# Exercise instructions
Excluding pictures, give the entries again exactly as they appear.
======== Material provided
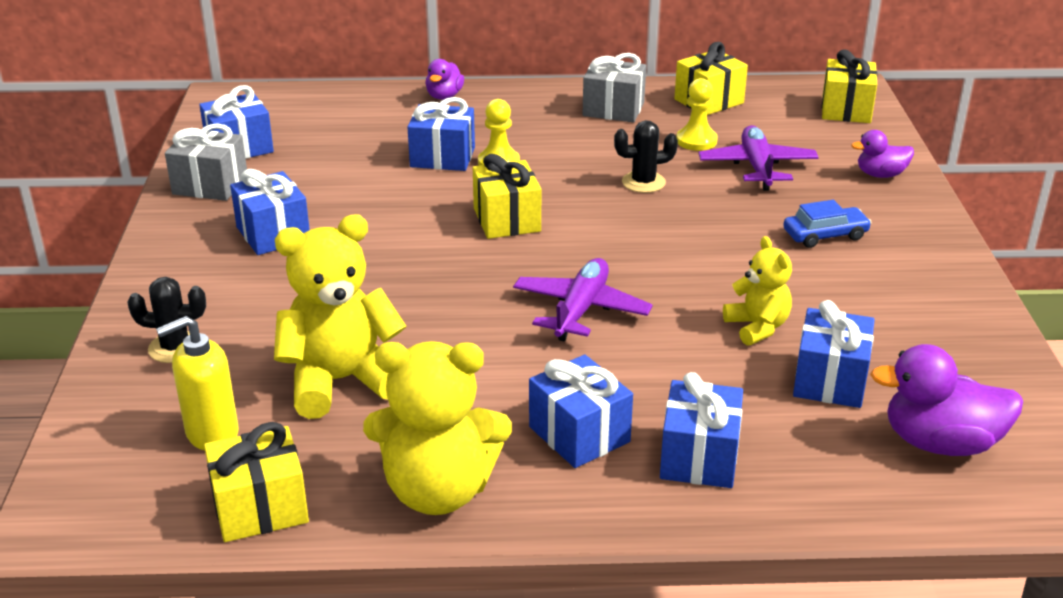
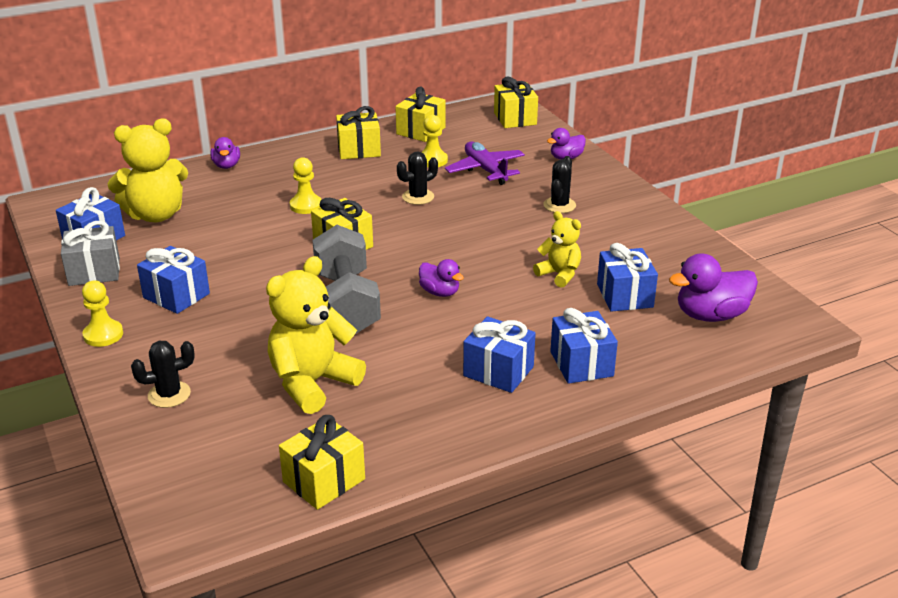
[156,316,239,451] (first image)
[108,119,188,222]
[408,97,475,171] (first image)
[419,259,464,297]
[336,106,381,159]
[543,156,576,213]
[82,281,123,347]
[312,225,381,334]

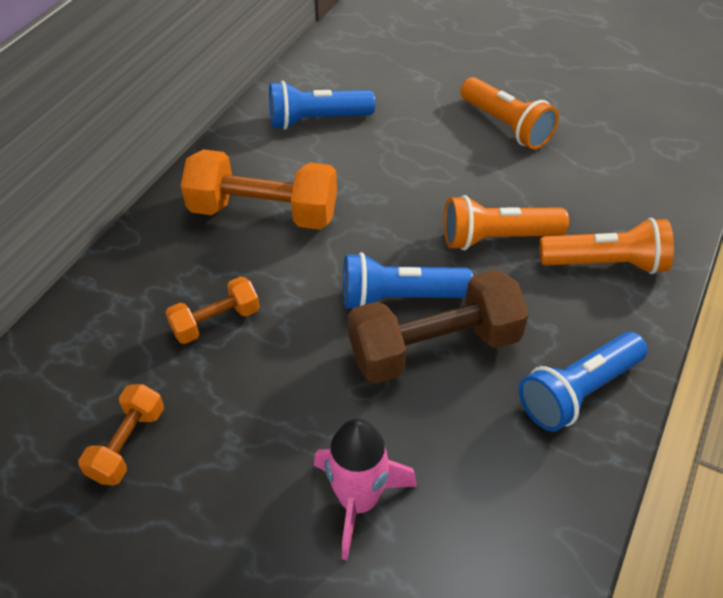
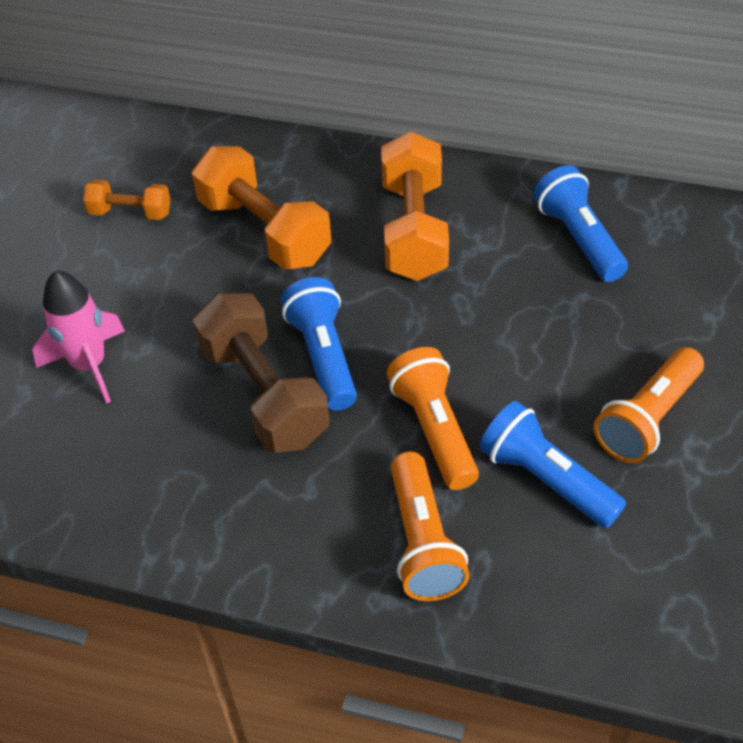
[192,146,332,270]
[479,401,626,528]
================
# Exercise result
[156,316,239,451] (first image)
[108,119,188,222]
[408,97,475,171] (first image)
[419,259,464,297]
[336,106,381,159]
[543,156,576,213]
[82,281,123,347]
[312,225,381,334]

[192,146,332,270]
[479,401,626,528]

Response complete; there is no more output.